• [DATA FOR ANALYSIS]
————————

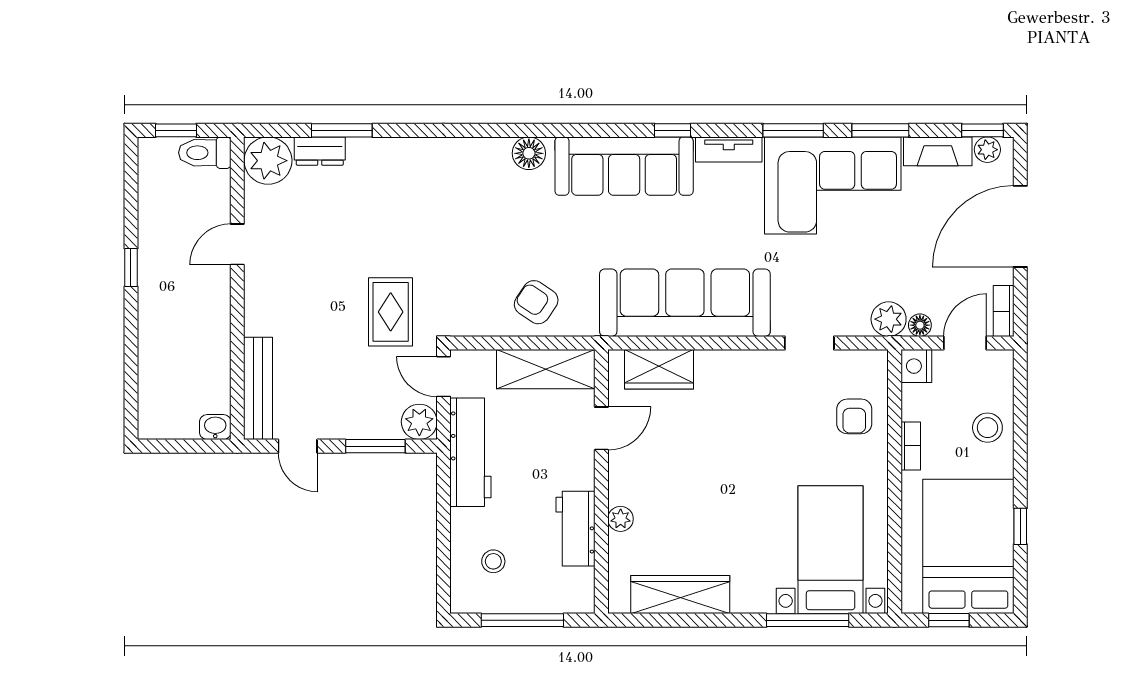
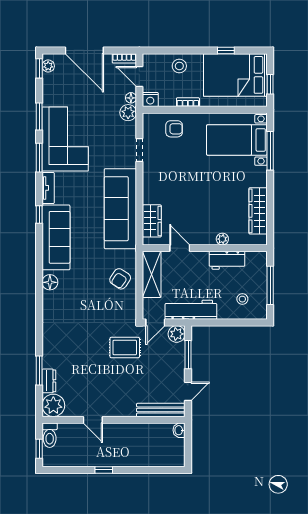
fireplace: (938, 151) -> (49, 89), removed

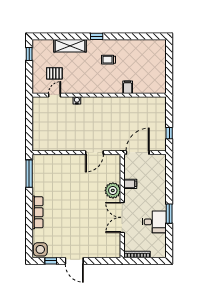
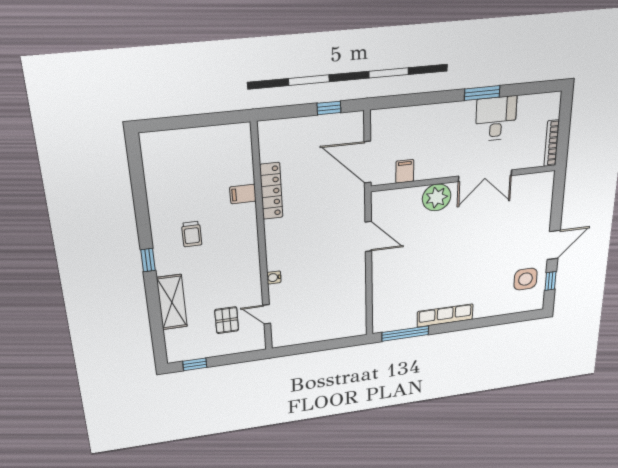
locker: (127, 102) -> (271, 191), added
filing cabinet: (130, 184) -> (405, 171), moved
row of seats: (37, 212) -> (445, 315), moved
side table: (40, 249) -> (525, 279), moved

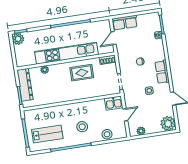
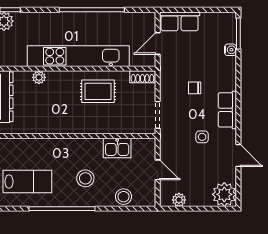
kitchen sink: (114, 103) -> (117, 148), moved
door: (125, 115) -> (158, 170), hinge flipped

————————

• [WHAT IS REQUIRED] Your task is to quote exactly the lines from the one with "row of seats: (37, 212) -> (445, 315), moved" through the end of the material, both included, without reproducing any pictures.

• [ANSWER TO THIS TASK]
row of seats: (37, 212) -> (445, 315), moved
side table: (40, 249) -> (525, 279), moved

kitchen sink: (114, 103) -> (117, 148), moved
door: (125, 115) -> (158, 170), hinge flipped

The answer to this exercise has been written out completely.